Reproduce the records verbatim from the first line through the line containing "LJL: 11:12 -> 10:12", including both of those lines.

Dataset entries
* * * * * * *
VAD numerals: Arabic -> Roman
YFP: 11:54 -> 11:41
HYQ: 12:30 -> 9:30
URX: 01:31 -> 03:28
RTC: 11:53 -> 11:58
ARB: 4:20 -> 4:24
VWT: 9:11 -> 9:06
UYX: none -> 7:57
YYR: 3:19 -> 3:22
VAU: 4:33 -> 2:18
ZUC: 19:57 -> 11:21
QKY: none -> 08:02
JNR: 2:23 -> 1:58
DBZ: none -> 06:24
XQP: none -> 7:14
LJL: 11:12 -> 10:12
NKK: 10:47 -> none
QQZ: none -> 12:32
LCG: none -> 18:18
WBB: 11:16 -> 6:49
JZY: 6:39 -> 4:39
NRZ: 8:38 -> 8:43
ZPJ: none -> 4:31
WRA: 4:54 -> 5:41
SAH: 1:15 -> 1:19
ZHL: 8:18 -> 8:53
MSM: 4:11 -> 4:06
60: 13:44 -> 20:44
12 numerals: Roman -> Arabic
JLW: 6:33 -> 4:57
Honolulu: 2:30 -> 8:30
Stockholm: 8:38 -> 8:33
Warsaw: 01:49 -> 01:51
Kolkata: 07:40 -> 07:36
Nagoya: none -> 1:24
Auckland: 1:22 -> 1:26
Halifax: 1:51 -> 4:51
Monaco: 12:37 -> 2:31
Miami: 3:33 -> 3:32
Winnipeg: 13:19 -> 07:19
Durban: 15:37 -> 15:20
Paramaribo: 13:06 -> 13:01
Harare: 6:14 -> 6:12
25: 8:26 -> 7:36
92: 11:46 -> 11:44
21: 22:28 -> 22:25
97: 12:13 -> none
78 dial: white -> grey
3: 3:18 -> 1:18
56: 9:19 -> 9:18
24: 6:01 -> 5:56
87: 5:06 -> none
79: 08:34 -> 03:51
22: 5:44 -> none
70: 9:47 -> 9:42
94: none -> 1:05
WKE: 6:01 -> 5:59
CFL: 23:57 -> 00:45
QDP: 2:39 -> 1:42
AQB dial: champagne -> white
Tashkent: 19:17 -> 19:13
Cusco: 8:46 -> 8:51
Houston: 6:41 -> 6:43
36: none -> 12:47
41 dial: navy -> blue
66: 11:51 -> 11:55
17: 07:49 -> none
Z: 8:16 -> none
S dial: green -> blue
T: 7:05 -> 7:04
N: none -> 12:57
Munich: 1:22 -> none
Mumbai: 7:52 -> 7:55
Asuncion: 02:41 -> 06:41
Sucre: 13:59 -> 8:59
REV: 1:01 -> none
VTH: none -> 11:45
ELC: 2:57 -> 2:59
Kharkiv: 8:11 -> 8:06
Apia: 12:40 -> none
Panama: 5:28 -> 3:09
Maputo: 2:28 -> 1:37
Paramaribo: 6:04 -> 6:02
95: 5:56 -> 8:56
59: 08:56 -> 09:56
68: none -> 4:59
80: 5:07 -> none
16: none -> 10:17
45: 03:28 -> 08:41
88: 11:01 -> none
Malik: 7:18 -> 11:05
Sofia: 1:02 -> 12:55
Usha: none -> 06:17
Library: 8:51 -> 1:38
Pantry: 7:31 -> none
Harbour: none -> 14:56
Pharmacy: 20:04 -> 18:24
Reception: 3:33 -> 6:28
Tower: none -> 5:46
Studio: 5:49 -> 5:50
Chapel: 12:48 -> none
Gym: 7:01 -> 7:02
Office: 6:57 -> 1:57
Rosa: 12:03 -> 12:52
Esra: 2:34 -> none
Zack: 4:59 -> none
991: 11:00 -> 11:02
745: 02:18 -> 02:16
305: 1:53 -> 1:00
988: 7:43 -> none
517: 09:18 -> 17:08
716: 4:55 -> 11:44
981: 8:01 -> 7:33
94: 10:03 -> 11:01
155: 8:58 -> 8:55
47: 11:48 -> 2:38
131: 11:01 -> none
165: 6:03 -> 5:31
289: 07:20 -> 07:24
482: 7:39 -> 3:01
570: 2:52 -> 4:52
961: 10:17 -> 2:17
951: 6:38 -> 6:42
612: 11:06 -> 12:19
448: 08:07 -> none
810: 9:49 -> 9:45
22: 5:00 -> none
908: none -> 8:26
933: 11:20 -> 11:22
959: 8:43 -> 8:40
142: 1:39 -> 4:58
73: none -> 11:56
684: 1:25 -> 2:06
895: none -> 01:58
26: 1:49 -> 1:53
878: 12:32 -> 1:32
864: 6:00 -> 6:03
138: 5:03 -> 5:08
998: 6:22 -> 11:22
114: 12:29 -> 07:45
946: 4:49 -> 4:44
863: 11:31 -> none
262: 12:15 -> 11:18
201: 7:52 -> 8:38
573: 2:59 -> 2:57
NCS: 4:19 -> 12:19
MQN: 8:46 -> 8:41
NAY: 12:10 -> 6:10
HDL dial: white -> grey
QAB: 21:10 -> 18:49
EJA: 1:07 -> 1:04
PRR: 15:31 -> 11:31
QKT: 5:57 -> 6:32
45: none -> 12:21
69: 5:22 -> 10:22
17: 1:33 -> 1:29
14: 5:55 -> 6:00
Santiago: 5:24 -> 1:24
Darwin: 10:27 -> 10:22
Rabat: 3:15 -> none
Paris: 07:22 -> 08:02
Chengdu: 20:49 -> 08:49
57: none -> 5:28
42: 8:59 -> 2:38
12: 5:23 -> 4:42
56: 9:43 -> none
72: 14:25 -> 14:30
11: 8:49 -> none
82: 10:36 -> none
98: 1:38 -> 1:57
* * * * * * *
- **Reply to the task**
VAD numerals: Arabic -> Roman
YFP: 11:54 -> 11:41
HYQ: 12:30 -> 9:30
URX: 01:31 -> 03:28
RTC: 11:53 -> 11:58
ARB: 4:20 -> 4:24
VWT: 9:11 -> 9:06
UYX: none -> 7:57
YYR: 3:19 -> 3:22
VAU: 4:33 -> 2:18
ZUC: 19:57 -> 11:21
QKY: none -> 08:02
JNR: 2:23 -> 1:58
DBZ: none -> 06:24
XQP: none -> 7:14
LJL: 11:12 -> 10:12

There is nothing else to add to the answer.